- _WHAT IS NEEDED_
An exact copy of the entries below is needed, with every picture left out.
***** LISTED RECORDS *****
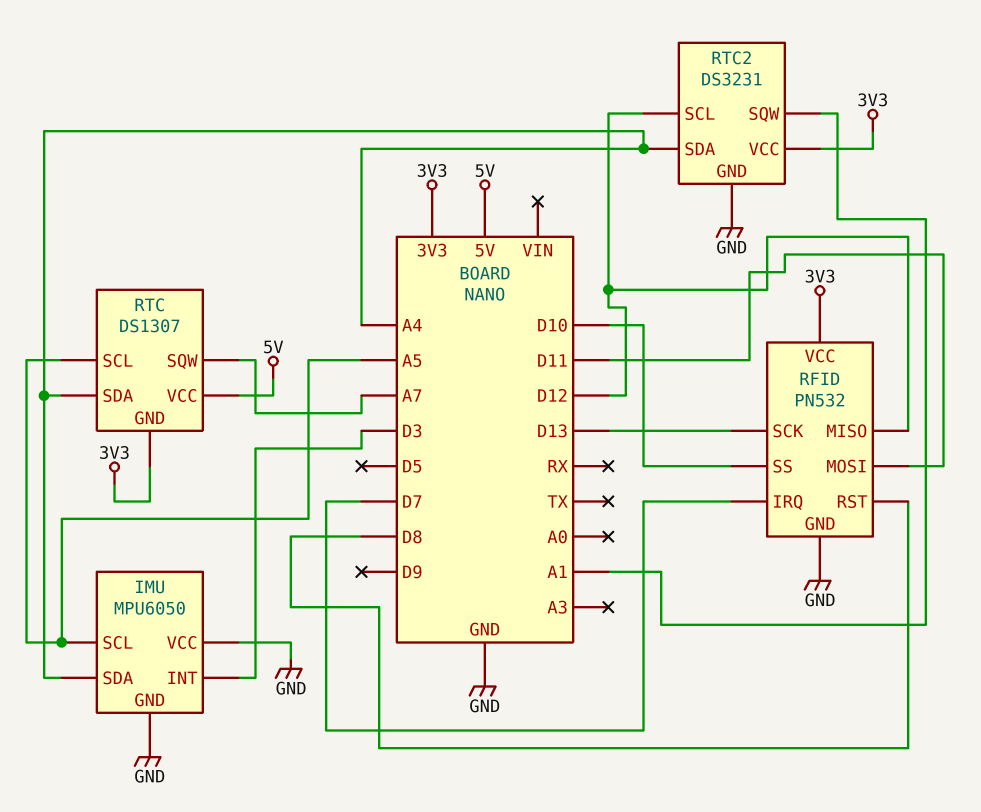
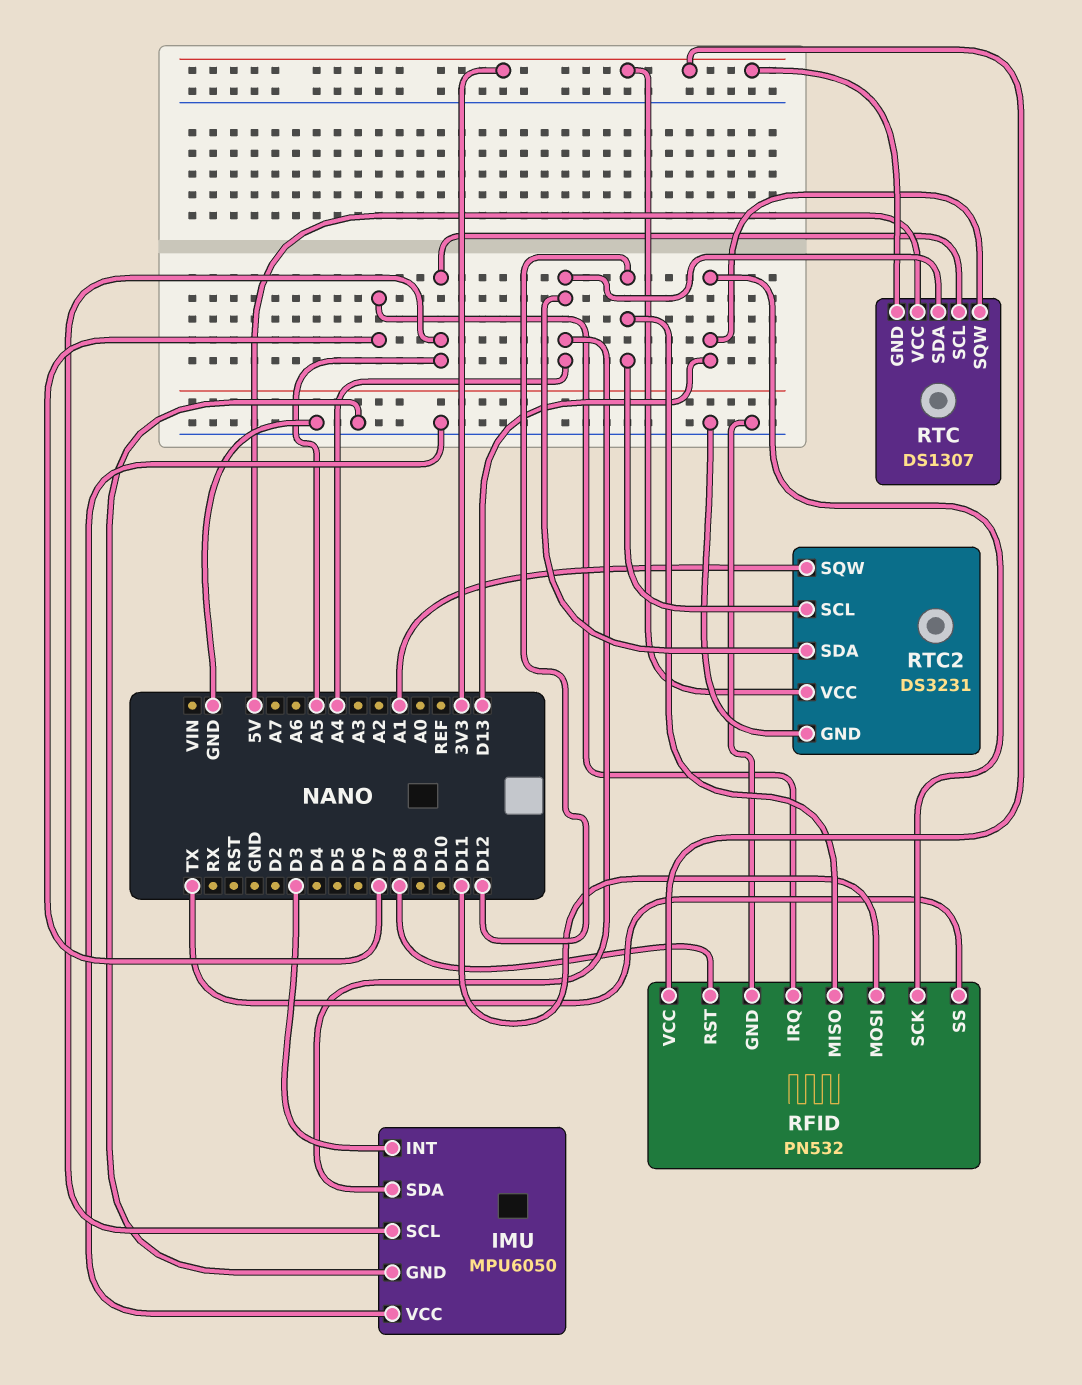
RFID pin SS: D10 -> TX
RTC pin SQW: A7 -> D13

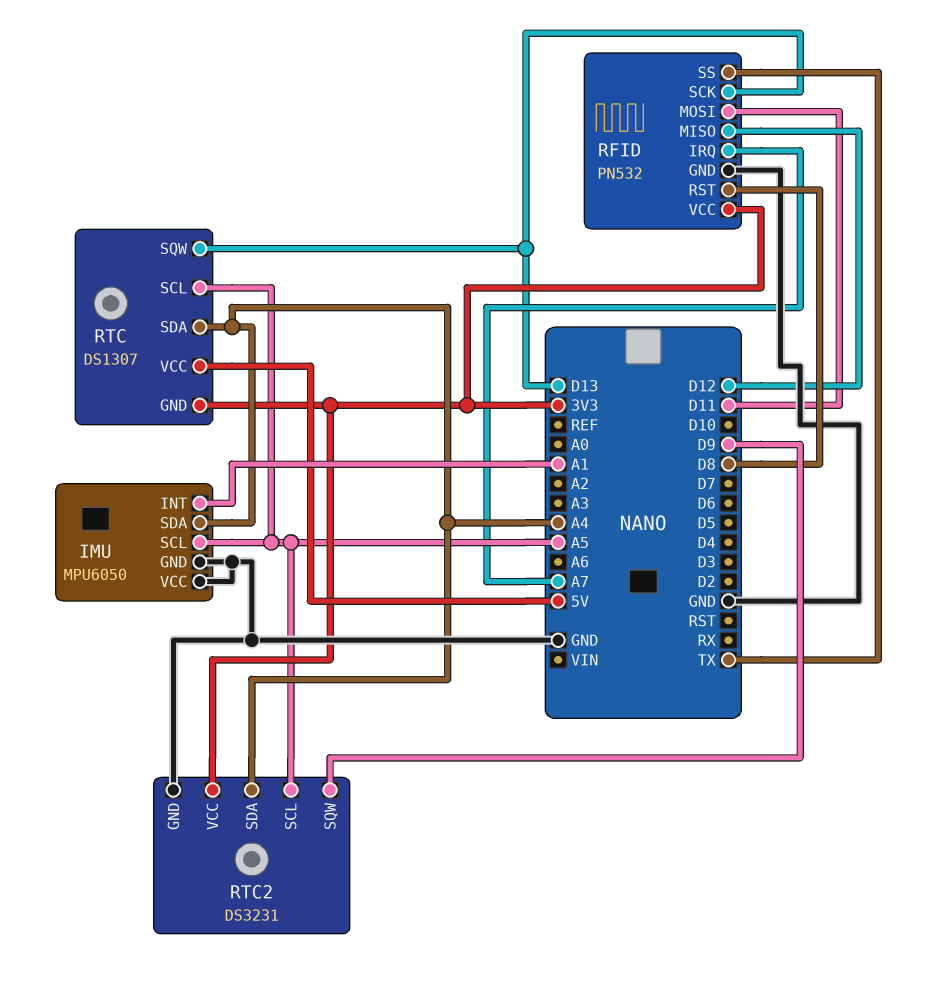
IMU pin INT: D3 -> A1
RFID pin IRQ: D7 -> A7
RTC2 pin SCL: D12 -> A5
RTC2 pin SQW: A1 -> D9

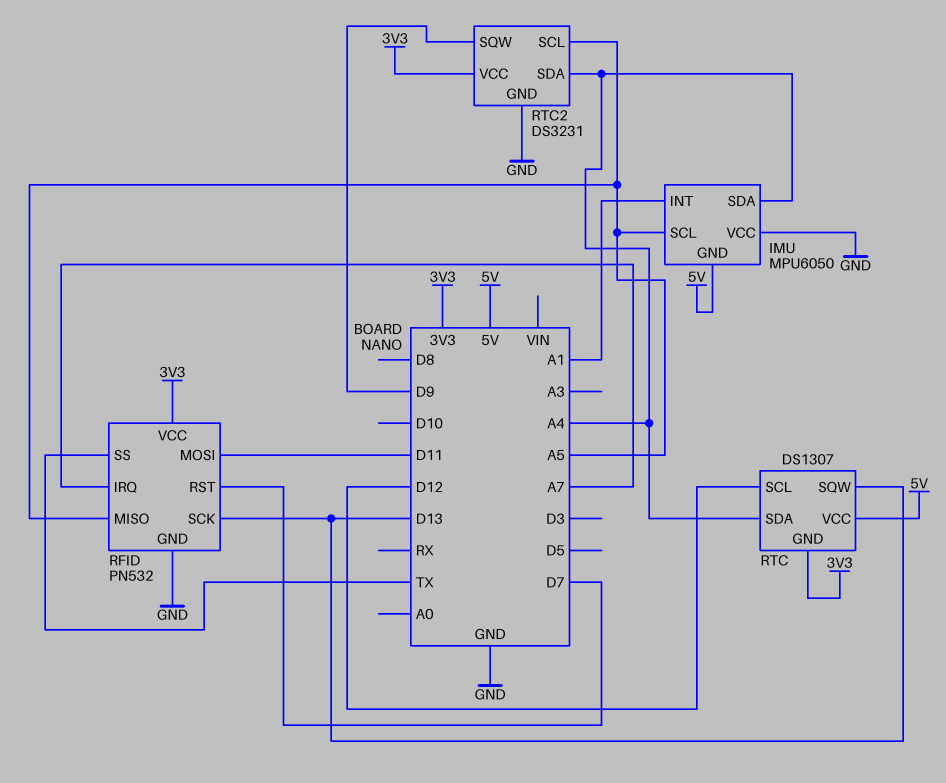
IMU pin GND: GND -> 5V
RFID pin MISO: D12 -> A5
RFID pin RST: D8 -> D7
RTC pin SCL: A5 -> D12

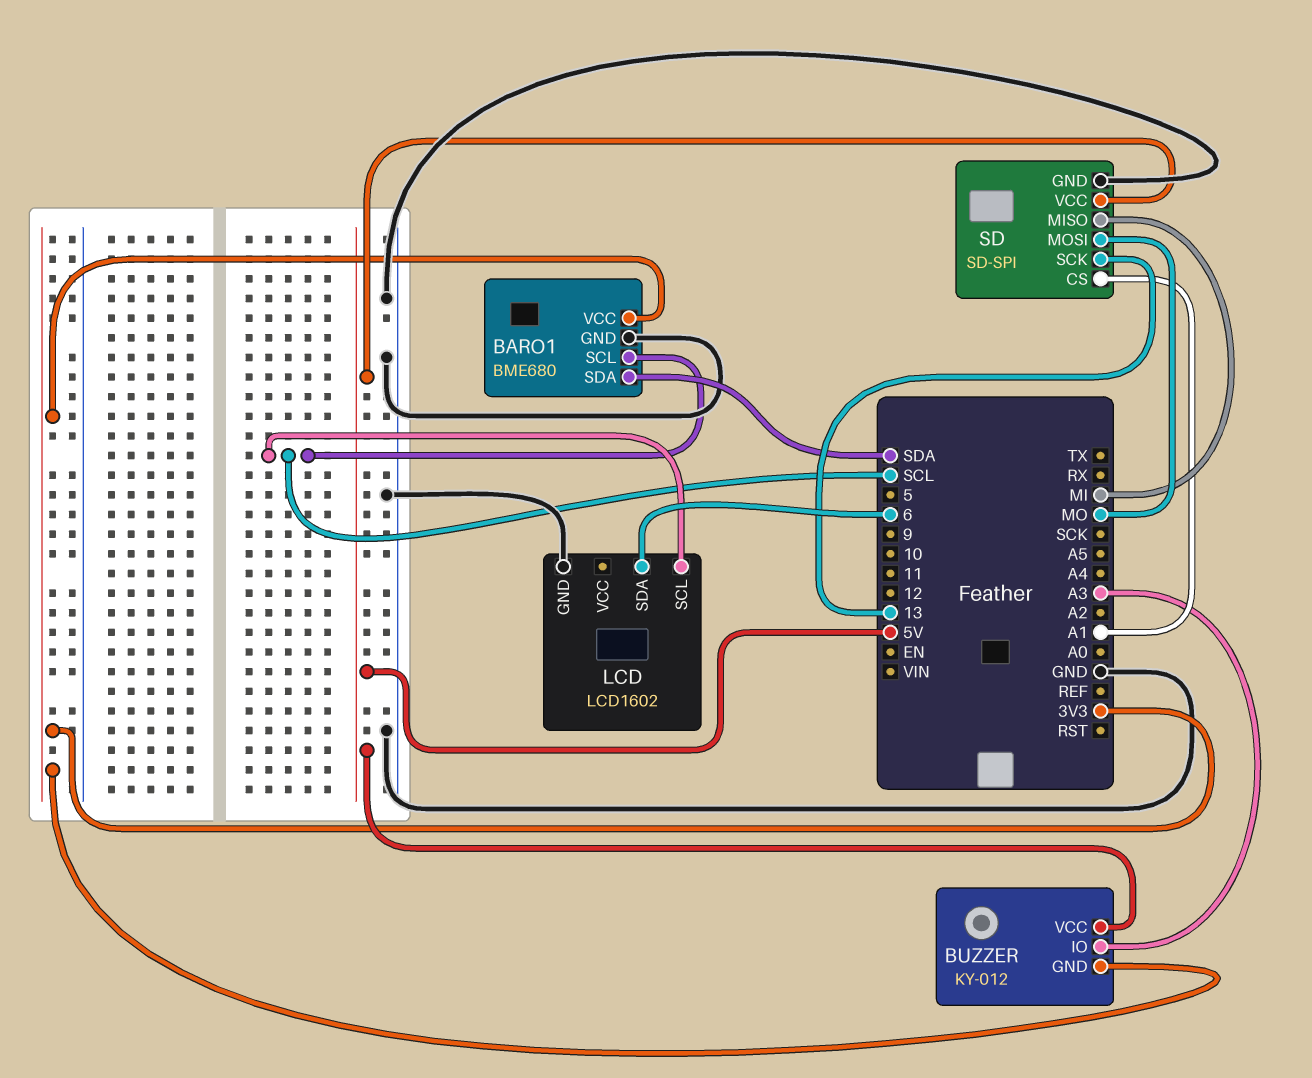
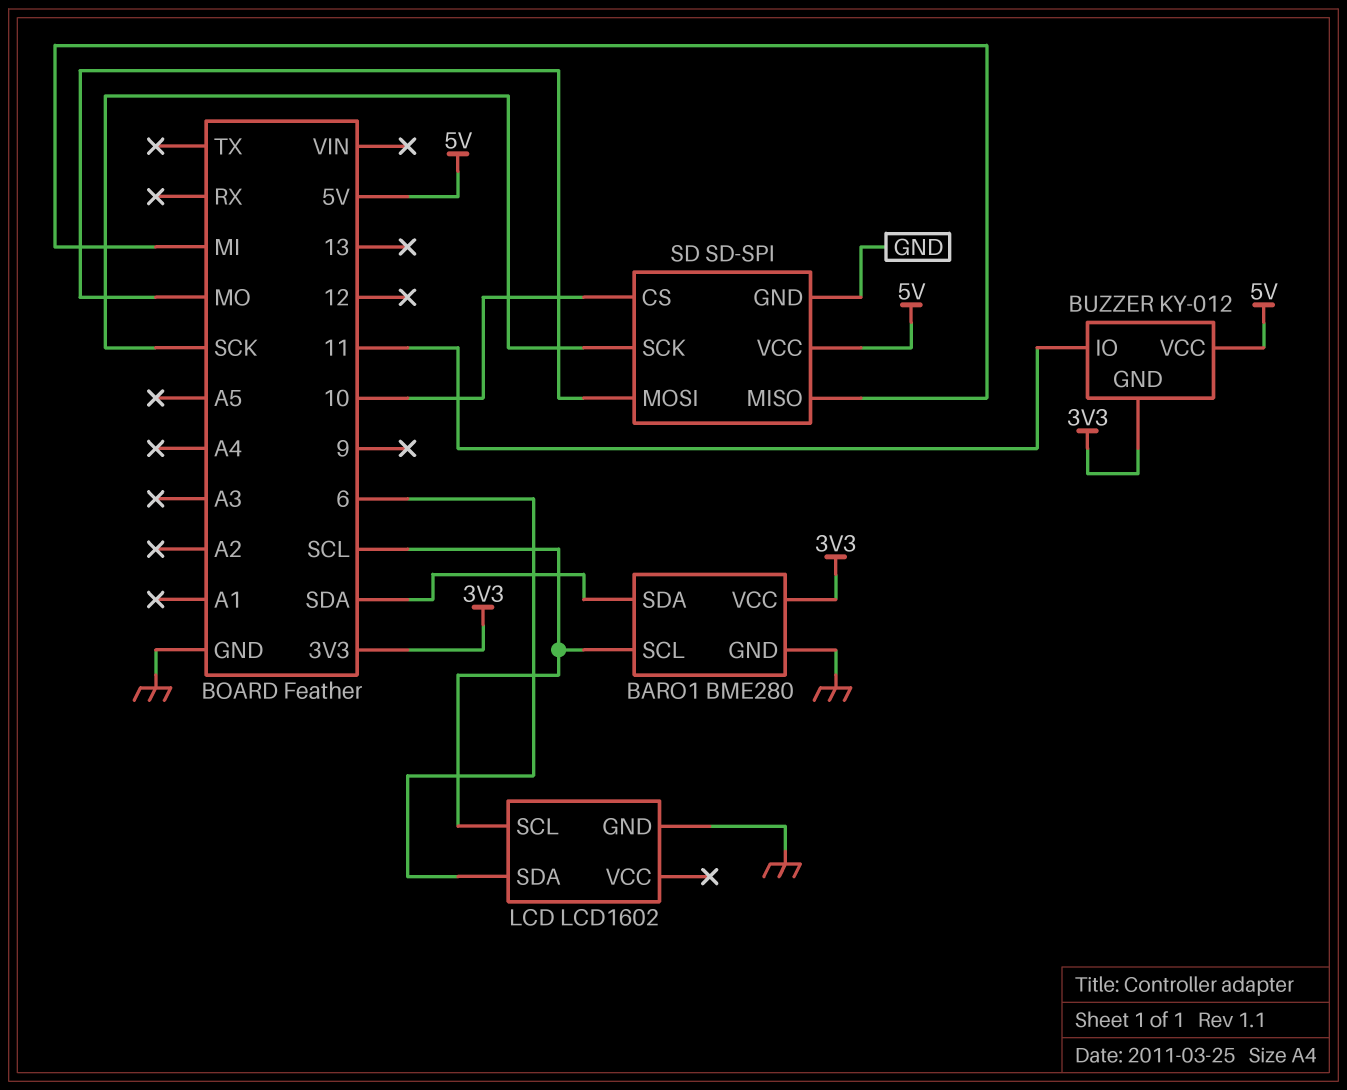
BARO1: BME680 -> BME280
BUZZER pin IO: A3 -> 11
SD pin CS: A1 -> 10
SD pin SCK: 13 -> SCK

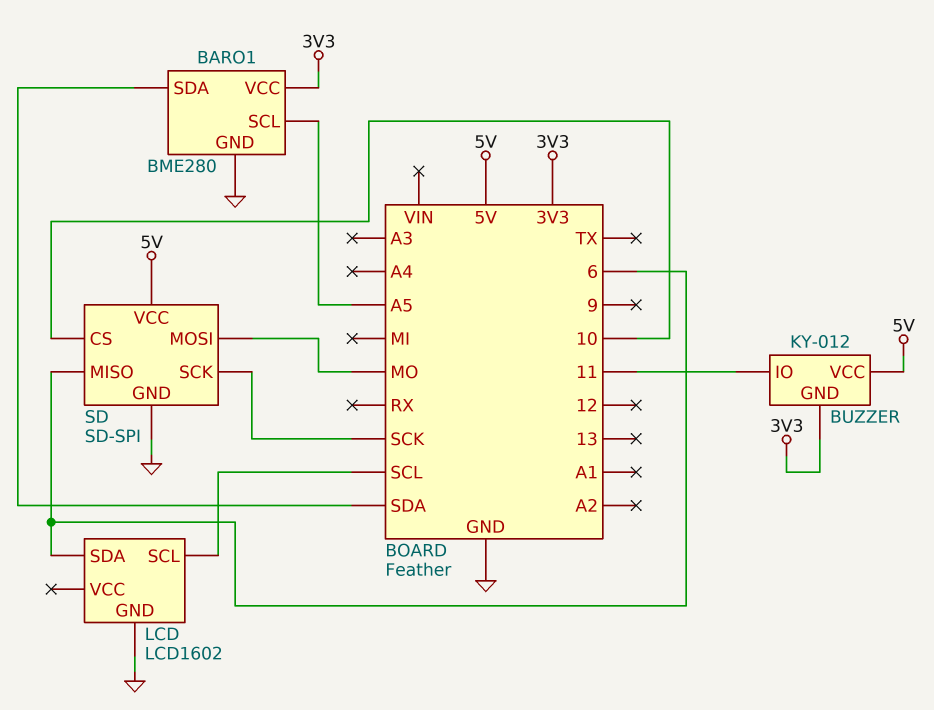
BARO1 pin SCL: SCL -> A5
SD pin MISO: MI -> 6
*****
- _EXERCISE OUTPUT_
RFID pin SS: D10 -> TX
RTC pin SQW: A7 -> D13

IMU pin INT: D3 -> A1
RFID pin IRQ: D7 -> A7
RTC2 pin SCL: D12 -> A5
RTC2 pin SQW: A1 -> D9

IMU pin GND: GND -> 5V
RFID pin MISO: D12 -> A5
RFID pin RST: D8 -> D7
RTC pin SCL: A5 -> D12

BARO1: BME680 -> BME280
BUZZER pin IO: A3 -> 11
SD pin CS: A1 -> 10
SD pin SCK: 13 -> SCK

BARO1 pin SCL: SCL -> A5
SD pin MISO: MI -> 6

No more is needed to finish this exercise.